Provided records -

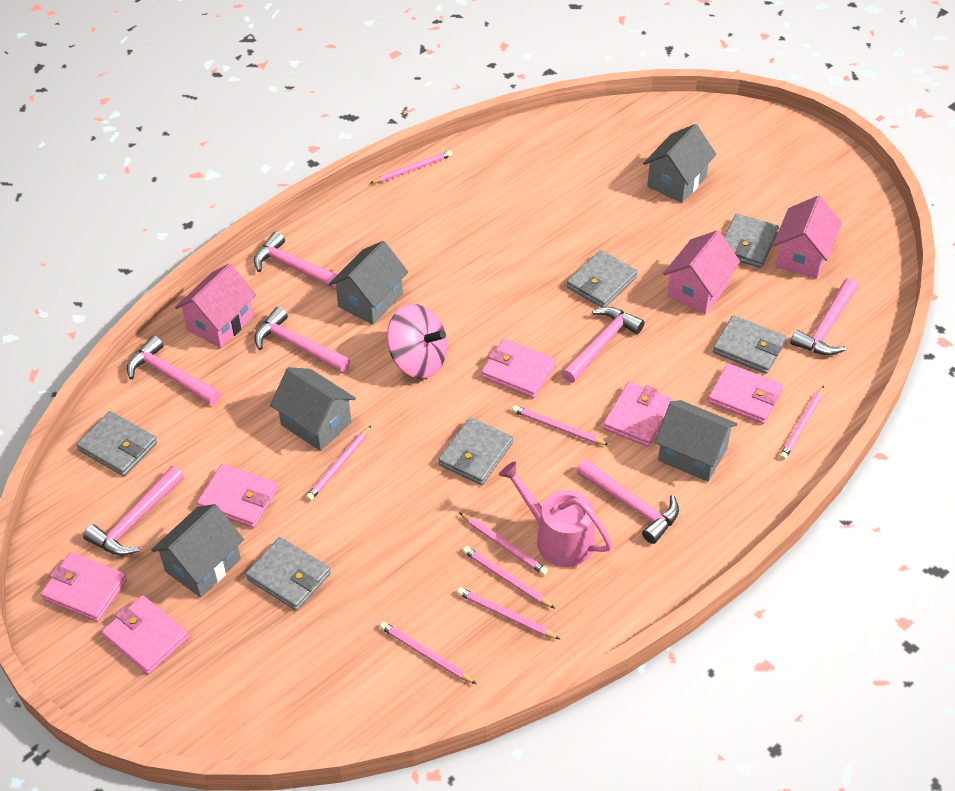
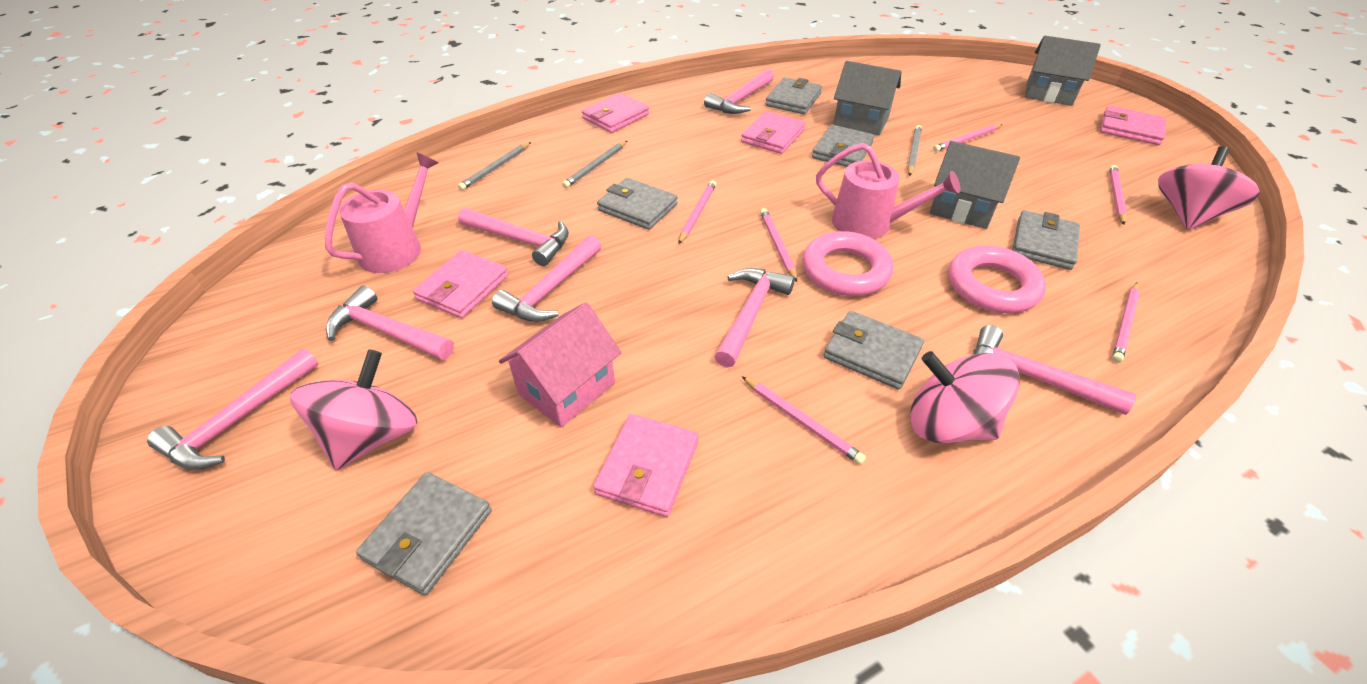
grey house: 5 -> 3
grey pencil: 0 -> 3
pink house: 3 -> 1
pink pencil: 8 -> 6
pink ring: 0 -> 2
pink spinning top: 1 -> 3
pink wallet: 6 -> 5
pink watering can: 1 -> 2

About this exercise -
Extract each line holding the word "pink" from the records.

Task answer -
pink house: 3 -> 1
pink pencil: 8 -> 6
pink ring: 0 -> 2
pink spinning top: 1 -> 3
pink wallet: 6 -> 5
pink watering can: 1 -> 2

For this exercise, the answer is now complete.